[Start of Attachment]

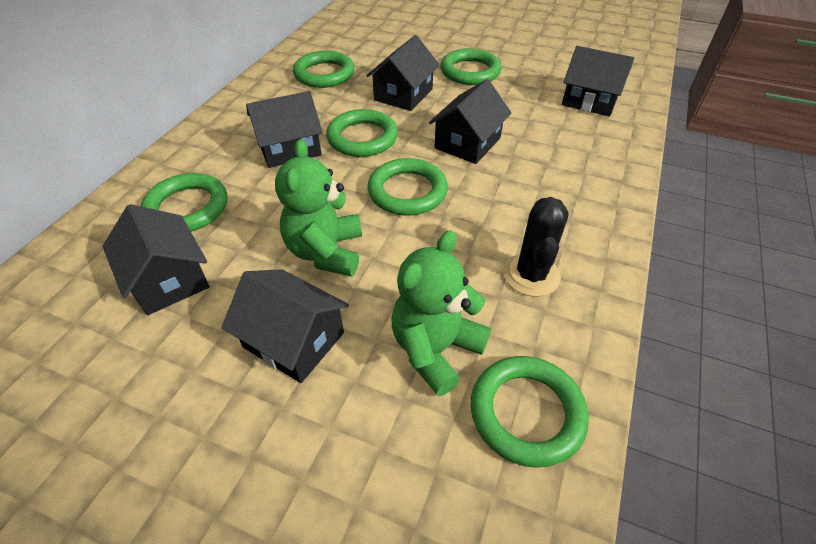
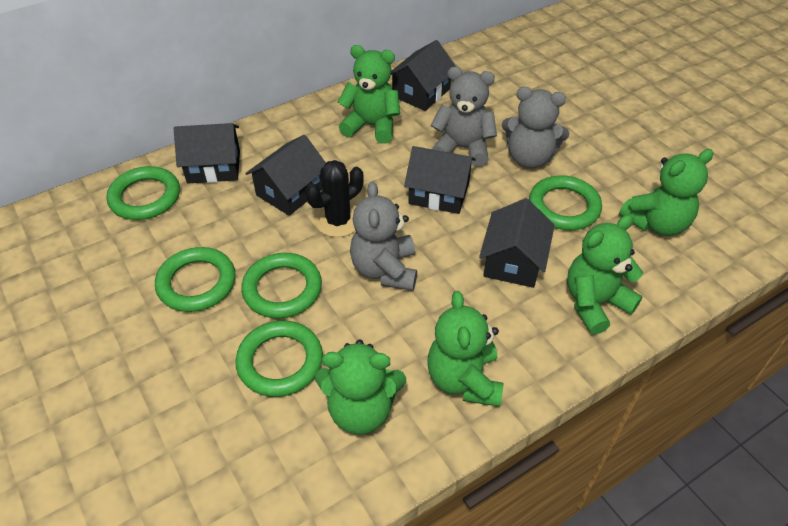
black house: 6 -> 5
green ring: 6 -> 5
green teddy bear: 2 -> 5
grey teddy bear: 0 -> 3

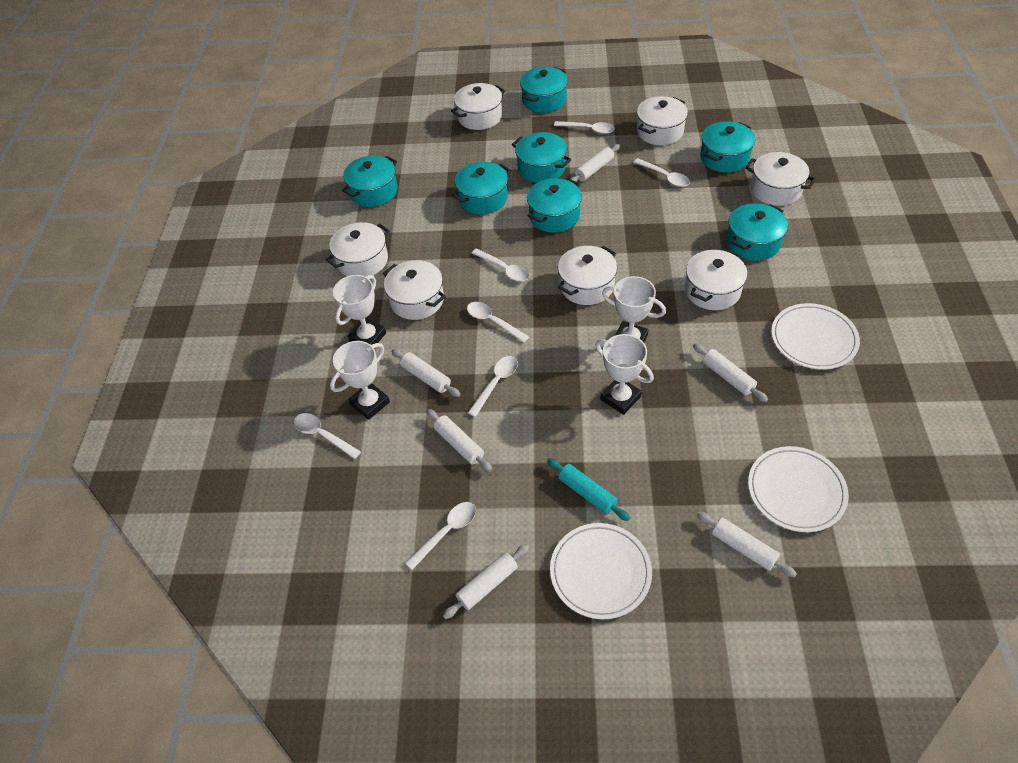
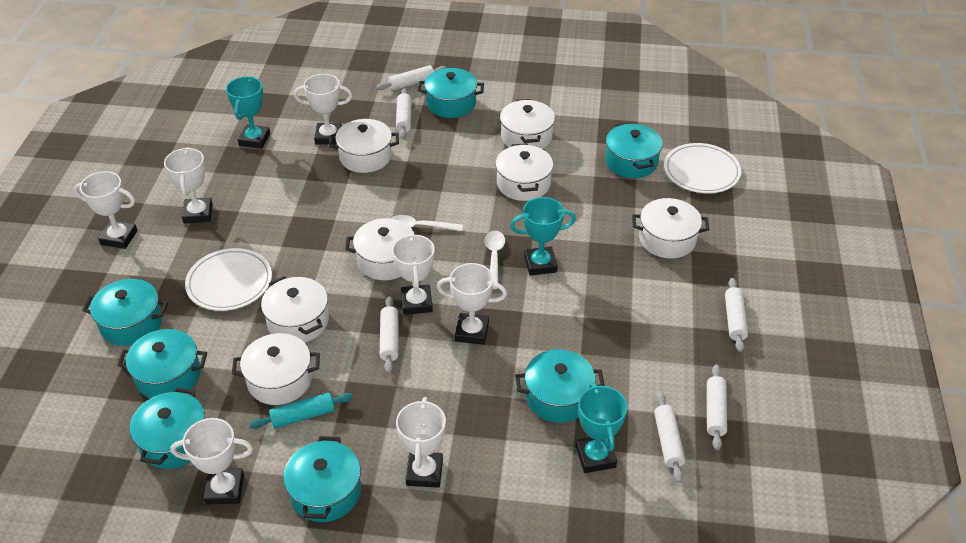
turquoise trophy: 0 -> 3
white plate: 3 -> 2
white spoon: 7 -> 2
white trophy: 4 -> 7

[End of Attachment]

WORK TASK => Would you please repeat the entries above verbatim, excluding each picture?

ANSWER TO THIS PROBLEM =>
black house: 6 -> 5
green ring: 6 -> 5
green teddy bear: 2 -> 5
grey teddy bear: 0 -> 3

turquoise trophy: 0 -> 3
white plate: 3 -> 2
white spoon: 7 -> 2
white trophy: 4 -> 7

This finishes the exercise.